> Aim: List each line of the records that contains the string "autoBeamOff", copying every such line in full.

> Entries provided:
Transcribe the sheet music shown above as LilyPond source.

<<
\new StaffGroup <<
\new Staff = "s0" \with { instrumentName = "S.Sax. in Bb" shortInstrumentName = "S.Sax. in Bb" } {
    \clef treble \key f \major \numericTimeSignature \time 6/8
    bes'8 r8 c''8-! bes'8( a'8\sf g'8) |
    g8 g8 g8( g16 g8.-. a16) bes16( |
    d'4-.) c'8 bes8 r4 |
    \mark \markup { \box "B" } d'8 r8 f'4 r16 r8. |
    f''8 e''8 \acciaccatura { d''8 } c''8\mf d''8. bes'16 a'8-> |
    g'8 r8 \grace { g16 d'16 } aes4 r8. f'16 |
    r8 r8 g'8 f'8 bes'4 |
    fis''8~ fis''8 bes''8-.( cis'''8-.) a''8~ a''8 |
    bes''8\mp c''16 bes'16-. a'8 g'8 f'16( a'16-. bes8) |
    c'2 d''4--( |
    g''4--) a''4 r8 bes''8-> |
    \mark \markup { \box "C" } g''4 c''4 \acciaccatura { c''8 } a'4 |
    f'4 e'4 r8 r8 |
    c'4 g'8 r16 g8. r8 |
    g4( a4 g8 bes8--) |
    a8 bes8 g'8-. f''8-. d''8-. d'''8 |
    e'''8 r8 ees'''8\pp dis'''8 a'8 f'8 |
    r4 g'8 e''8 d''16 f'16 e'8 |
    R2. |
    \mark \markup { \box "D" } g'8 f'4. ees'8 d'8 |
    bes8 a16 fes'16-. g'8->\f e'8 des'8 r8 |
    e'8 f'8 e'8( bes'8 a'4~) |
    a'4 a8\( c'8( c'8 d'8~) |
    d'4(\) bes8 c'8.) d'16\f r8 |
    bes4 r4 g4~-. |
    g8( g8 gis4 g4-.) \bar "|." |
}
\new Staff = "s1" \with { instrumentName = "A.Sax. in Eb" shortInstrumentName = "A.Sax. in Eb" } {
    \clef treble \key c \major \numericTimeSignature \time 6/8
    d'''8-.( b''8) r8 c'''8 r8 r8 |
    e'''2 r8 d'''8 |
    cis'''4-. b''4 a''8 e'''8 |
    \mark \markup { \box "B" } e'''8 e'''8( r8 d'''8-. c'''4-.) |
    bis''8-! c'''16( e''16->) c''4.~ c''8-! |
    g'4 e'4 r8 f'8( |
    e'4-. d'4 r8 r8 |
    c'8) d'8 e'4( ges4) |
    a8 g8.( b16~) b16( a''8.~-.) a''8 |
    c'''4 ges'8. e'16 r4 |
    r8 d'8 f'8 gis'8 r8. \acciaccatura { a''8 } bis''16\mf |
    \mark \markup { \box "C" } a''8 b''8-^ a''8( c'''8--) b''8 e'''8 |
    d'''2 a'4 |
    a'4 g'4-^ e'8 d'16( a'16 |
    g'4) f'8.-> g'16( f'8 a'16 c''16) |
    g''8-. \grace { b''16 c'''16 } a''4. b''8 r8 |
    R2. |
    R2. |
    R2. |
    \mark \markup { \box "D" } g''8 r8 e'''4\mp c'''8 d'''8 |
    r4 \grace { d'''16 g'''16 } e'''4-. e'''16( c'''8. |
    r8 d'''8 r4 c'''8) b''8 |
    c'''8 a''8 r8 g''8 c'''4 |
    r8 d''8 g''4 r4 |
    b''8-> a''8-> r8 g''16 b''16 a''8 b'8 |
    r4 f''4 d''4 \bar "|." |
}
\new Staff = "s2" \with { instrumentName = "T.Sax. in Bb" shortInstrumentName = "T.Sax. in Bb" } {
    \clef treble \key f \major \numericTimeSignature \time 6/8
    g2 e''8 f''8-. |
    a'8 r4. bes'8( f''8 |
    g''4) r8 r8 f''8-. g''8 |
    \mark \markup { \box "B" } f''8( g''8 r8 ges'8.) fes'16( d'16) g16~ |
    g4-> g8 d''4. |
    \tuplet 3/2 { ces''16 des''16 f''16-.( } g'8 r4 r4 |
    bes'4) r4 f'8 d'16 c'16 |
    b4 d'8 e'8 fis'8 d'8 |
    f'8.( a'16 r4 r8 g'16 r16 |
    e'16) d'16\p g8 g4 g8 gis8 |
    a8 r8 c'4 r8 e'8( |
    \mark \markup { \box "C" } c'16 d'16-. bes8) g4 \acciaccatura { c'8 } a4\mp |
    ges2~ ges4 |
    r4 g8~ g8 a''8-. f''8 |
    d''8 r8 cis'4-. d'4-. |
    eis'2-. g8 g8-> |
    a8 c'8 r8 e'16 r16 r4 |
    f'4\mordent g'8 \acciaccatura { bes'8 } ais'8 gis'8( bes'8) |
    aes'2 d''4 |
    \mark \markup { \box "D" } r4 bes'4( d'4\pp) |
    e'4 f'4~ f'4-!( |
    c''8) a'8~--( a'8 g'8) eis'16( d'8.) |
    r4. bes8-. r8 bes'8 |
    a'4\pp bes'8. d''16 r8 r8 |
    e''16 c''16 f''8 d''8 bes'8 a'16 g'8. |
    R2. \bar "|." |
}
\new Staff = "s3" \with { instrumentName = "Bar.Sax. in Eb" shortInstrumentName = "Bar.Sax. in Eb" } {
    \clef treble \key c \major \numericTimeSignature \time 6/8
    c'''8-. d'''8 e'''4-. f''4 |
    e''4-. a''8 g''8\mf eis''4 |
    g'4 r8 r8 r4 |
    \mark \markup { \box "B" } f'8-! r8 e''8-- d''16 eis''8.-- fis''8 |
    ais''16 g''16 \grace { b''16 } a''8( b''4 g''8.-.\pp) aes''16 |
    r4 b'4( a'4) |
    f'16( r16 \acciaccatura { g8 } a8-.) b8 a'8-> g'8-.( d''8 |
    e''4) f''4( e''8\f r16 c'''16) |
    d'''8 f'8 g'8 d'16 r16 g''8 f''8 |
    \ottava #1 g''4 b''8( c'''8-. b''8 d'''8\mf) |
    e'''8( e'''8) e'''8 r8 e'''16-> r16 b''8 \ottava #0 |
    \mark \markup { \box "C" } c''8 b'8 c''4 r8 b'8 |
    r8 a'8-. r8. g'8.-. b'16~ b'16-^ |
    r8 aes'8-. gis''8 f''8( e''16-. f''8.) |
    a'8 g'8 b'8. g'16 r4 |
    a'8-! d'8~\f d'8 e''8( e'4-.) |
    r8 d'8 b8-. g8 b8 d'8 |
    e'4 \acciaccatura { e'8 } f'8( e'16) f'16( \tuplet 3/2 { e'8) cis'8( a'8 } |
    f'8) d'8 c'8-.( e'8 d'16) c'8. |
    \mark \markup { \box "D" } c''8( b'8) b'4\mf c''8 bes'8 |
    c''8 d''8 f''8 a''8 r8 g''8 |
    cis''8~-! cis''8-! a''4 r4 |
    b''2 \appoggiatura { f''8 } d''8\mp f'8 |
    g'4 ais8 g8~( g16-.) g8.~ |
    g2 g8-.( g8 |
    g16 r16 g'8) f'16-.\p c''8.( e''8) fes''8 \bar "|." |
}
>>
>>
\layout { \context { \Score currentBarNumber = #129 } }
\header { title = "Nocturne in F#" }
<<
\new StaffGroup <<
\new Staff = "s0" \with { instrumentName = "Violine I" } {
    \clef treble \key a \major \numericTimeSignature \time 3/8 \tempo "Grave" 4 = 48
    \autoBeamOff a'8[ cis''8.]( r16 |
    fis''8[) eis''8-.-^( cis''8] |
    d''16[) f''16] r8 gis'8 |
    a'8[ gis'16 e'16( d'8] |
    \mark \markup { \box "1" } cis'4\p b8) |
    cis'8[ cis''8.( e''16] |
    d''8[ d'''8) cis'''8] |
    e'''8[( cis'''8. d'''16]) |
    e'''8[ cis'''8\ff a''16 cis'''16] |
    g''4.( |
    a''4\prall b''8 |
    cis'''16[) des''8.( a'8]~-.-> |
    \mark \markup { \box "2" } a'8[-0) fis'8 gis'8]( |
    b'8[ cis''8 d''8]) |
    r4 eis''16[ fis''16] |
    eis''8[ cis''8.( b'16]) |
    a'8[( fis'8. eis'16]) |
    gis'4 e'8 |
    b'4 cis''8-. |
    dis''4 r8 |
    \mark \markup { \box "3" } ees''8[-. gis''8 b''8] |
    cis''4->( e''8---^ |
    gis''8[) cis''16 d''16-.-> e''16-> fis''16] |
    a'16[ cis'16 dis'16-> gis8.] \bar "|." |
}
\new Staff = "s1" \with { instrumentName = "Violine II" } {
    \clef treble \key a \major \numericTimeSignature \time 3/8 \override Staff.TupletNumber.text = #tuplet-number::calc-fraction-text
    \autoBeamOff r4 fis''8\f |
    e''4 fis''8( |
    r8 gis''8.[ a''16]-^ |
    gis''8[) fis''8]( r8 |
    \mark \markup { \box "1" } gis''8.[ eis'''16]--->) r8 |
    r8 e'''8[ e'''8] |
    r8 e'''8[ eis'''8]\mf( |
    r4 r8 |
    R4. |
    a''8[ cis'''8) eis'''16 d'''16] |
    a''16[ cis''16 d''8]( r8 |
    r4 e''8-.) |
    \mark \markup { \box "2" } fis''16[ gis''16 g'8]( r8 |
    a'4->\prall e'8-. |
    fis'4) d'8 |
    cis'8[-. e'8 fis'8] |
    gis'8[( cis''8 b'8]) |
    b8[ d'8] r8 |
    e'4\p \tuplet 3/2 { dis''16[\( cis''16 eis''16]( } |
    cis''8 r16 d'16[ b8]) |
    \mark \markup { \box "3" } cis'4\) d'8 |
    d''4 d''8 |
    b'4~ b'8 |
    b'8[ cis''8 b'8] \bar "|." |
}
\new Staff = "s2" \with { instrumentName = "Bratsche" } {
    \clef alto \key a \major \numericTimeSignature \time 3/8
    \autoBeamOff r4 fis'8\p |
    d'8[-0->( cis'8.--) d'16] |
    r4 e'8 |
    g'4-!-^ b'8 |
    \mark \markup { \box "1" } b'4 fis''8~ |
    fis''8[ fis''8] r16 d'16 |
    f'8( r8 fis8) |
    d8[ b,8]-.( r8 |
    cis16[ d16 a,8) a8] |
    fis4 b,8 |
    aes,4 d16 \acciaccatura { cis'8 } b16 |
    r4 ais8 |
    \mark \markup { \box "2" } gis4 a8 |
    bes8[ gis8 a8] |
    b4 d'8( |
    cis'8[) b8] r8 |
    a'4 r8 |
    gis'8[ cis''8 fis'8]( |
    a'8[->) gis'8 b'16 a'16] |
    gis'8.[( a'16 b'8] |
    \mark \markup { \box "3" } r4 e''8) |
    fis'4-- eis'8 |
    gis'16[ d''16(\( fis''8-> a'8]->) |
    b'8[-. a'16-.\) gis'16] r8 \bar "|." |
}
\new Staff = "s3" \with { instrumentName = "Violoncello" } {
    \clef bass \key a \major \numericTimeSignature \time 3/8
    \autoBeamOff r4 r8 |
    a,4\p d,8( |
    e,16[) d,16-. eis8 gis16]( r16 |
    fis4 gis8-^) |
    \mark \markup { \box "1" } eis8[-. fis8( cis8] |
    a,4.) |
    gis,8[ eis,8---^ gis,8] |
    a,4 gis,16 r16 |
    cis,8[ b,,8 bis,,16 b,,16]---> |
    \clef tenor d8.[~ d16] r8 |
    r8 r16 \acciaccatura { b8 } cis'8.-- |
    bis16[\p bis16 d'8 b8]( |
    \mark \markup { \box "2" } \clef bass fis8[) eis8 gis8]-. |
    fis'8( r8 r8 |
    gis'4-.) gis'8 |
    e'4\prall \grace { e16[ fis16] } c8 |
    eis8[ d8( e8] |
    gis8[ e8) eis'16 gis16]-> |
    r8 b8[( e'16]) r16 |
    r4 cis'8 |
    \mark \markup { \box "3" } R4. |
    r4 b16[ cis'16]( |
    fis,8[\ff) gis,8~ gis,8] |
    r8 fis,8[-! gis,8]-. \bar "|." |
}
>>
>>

> Complete answer:
    \autoBeamOff a'8[ cis''8.]( r16 |
    \autoBeamOff r4 fis''8\f |
    \autoBeamOff r4 fis'8\p |
    \autoBeamOff r4 r8 |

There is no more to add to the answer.